[Saved entries]
---------------

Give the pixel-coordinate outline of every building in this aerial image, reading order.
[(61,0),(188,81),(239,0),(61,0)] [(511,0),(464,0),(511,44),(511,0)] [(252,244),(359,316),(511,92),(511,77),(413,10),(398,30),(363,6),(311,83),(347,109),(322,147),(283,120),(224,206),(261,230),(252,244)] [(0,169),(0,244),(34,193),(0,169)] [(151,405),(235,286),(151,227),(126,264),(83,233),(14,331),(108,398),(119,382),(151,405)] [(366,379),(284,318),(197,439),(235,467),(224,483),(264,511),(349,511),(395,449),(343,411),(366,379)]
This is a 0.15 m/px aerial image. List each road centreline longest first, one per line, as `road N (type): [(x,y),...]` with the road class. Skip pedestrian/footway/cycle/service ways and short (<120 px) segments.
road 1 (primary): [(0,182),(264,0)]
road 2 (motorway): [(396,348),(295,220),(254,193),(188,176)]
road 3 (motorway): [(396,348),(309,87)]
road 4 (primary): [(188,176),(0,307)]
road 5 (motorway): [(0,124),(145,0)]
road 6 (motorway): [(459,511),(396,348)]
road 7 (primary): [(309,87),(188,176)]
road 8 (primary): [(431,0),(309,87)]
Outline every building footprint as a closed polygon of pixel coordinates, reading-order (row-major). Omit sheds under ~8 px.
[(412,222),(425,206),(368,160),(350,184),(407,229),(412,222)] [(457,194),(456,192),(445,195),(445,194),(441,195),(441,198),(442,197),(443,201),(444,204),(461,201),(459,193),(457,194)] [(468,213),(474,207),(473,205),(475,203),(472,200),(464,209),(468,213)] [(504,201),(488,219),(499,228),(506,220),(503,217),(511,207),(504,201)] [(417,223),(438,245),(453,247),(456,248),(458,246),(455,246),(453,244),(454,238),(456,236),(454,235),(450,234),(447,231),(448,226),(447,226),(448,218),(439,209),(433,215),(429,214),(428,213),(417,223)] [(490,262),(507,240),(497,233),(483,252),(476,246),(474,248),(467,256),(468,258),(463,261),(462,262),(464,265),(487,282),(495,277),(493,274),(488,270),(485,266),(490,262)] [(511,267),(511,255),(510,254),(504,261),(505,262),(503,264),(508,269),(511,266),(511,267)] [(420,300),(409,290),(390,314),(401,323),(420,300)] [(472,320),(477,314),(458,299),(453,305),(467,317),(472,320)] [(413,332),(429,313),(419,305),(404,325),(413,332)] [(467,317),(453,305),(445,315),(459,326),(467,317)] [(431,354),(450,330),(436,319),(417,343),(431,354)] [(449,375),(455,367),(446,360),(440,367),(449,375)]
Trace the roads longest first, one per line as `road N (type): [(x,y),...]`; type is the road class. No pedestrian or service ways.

---------------

* **OBJECTIVE**
Reproduce the data from the beginning through the line containing "road 8 (primary): [(431,0),(309,87)]", inclusive, changing "centreline" to "center line" and leaving everything else as it is.

* **TASK OUTPUT**
Give the pixel-coordinate outline of every building in this aerial image, reading order.
[(61,0),(188,81),(239,0),(61,0)] [(511,0),(464,0),(511,44),(511,0)] [(252,244),(359,316),(511,92),(511,77),(413,10),(398,30),(363,6),(311,83),(347,109),(322,147),(283,120),(224,206),(261,230),(252,244)] [(0,169),(0,244),(34,193),(0,169)] [(151,405),(235,286),(151,227),(126,264),(83,233),(14,331),(108,398),(119,382),(151,405)] [(366,379),(284,318),(197,439),(235,467),(224,483),(264,511),(349,511),(395,449),(343,411),(366,379)]
This is a 0.15 m/px aerial image. List each road center line longest first, one per line, as `road N (type): [(x,y),...]` with the road class. Skip pedestrian/footway/cycle/service ways and short (<120 px) segments.
road 1 (primary): [(0,182),(264,0)]
road 2 (motorway): [(396,348),(295,220),(254,193),(188,176)]
road 3 (motorway): [(396,348),(309,87)]
road 4 (primary): [(188,176),(0,307)]
road 5 (motorway): [(0,124),(145,0)]
road 6 (motorway): [(459,511),(396,348)]
road 7 (primary): [(309,87),(188,176)]
road 8 (primary): [(431,0),(309,87)]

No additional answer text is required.